[Collection entries]
= = =

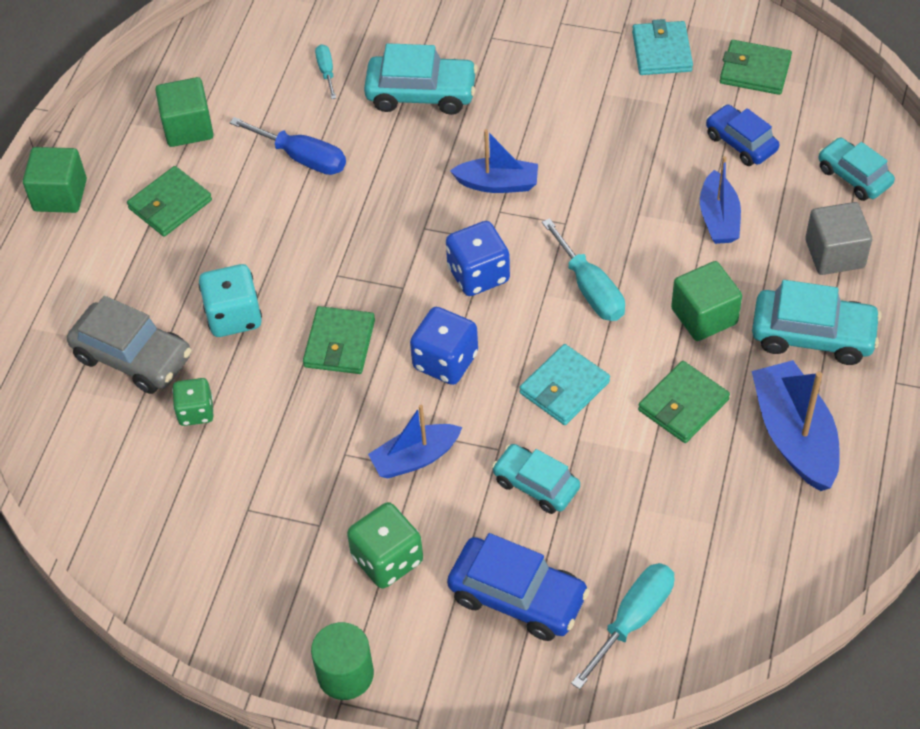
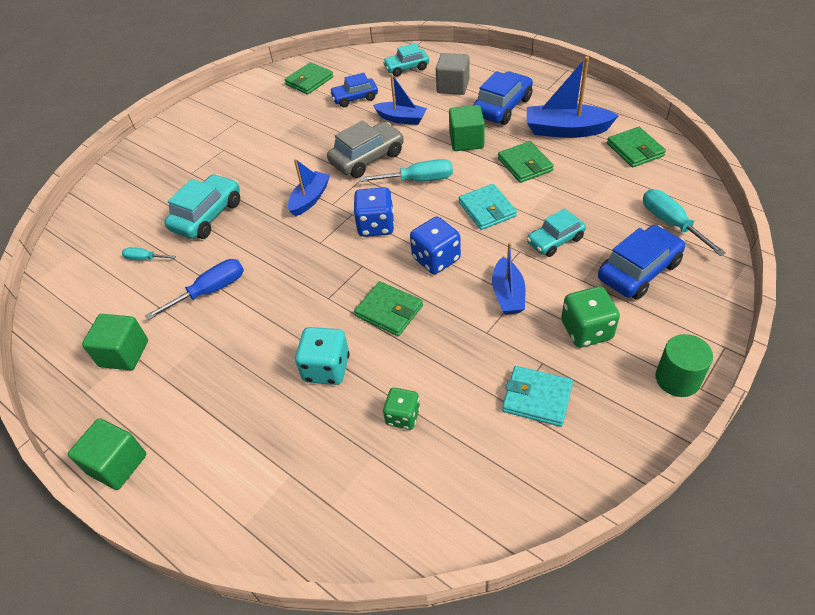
camera: 65 degrees left, 5 degrees down
(133, 357) = (324, 449): grey car -> grey car (367, 158)
(170, 204) = (190, 384): green wallet -> green wallet (635, 150)
(661, 51) = (266, 109): turquoise wallet -> turquoise wallet (537, 398)
(813, 335) = (502, 107): turquoise car -> blue car

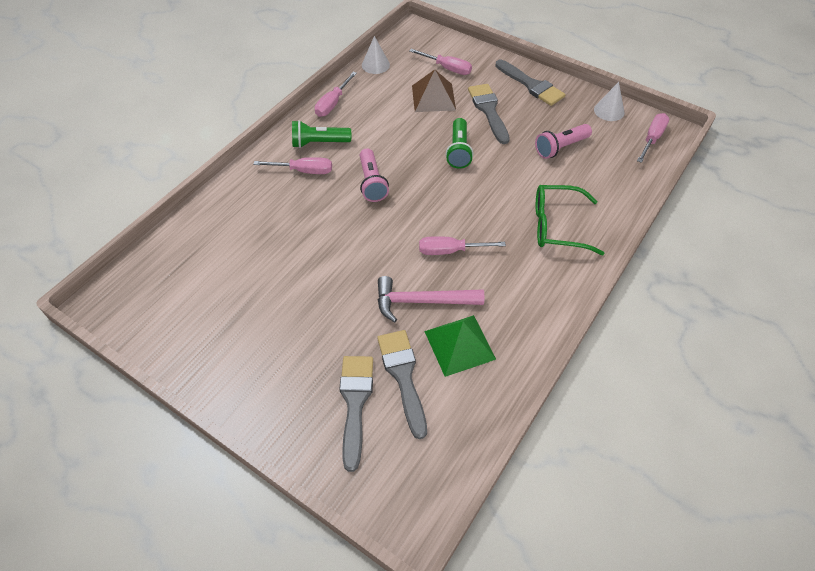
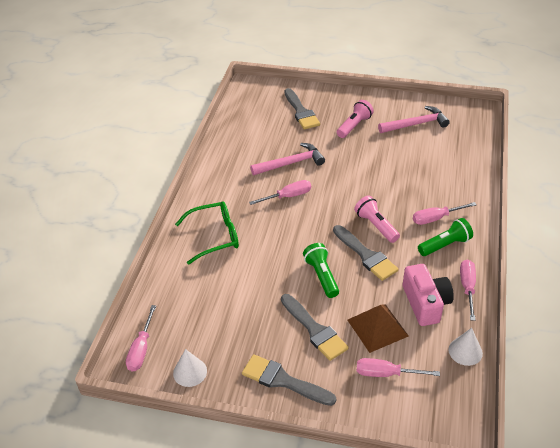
camera: 160 degrees right, 10 degrees down
(208, 309) = (416, 124): none -> pink hammer
(379, 103) = (425, 303): none -> pink camera
(403, 376) = (282, 128): grey brush -> grey brush (366, 255)
(459, 345) = (256, 149): green pyramid -> none
(560, 147) = (230, 309): pink flashlight -> pink flashlight (354, 126)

= = =

WHAT YOU SHOULD DO: Omitting the pictures, copy each record above exactly as it stands.

EXPECTED ANSWER:
camera: 65 degrees left, 5 degrees down
(133, 357) = (324, 449): grey car -> grey car (367, 158)
(170, 204) = (190, 384): green wallet -> green wallet (635, 150)
(661, 51) = (266, 109): turquoise wallet -> turquoise wallet (537, 398)
(813, 335) = (502, 107): turquoise car -> blue car

camera: 160 degrees right, 10 degrees down
(208, 309) = (416, 124): none -> pink hammer
(379, 103) = (425, 303): none -> pink camera
(403, 376) = (282, 128): grey brush -> grey brush (366, 255)
(459, 345) = (256, 149): green pyramid -> none
(560, 147) = (230, 309): pink flashlight -> pink flashlight (354, 126)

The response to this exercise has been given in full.